Exercise goal
Using the records below, write out the line with "orange can [388,62,430,111]" and each line after it through the final one, exactly, and only those.

═════ Data section

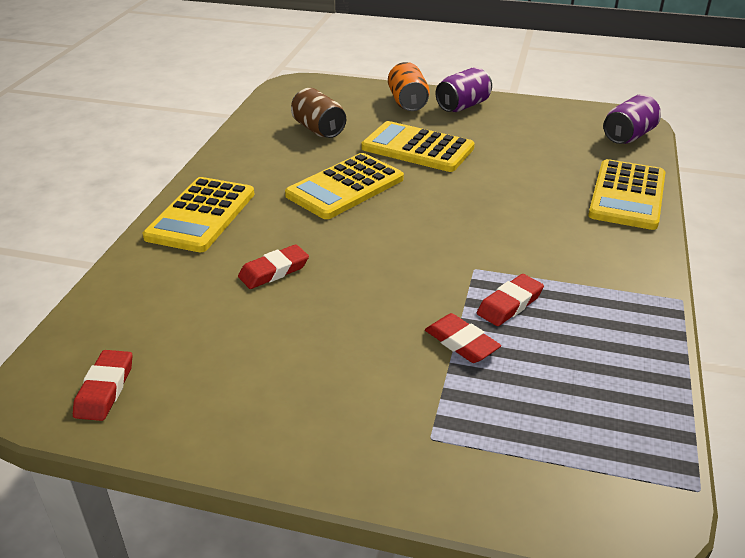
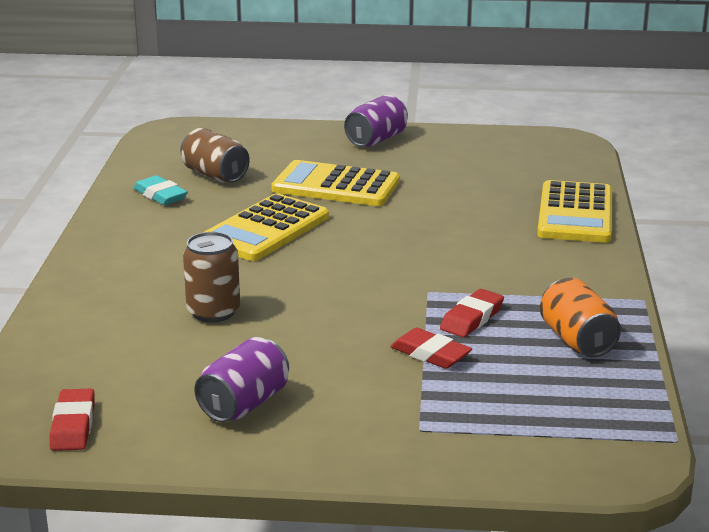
camera: 10 degrees left, 10 degrees down
yellow calculator [143,177,255,252] -> none
red eraser [238,244,309,289] -> brown can [183,232,240,322]
orange can [388,62,430,111] -> orange can moved to [540,278,621,357]
purple can [603,94,661,144] -> purple can moved to [194,337,289,422]
none -> turquoise eraser [133,175,188,205]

══════════

Exercise solution
orange can [388,62,430,111] -> orange can moved to [540,278,621,357]
purple can [603,94,661,144] -> purple can moved to [194,337,289,422]
none -> turquoise eraser [133,175,188,205]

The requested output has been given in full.